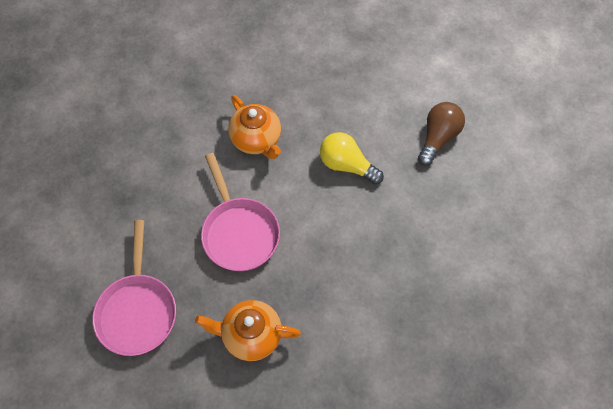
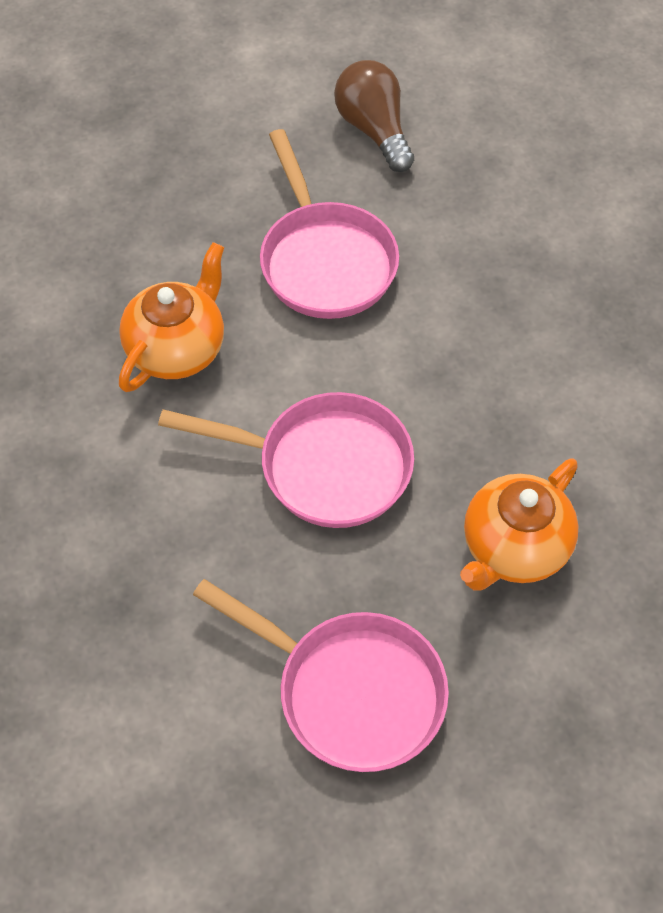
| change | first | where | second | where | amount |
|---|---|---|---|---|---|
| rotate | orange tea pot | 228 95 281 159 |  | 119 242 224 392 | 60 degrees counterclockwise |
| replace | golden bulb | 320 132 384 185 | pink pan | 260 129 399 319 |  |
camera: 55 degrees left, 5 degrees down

....

#### What this task involves
Using the entries above, copy out all lines that contain the string "degrees".

#### Exercise answer
| rotate | orange tea pot | 228 95 281 159 |  | 119 242 224 392 | 60 degrees counterclockwise |
camera: 55 degrees left, 5 degrees down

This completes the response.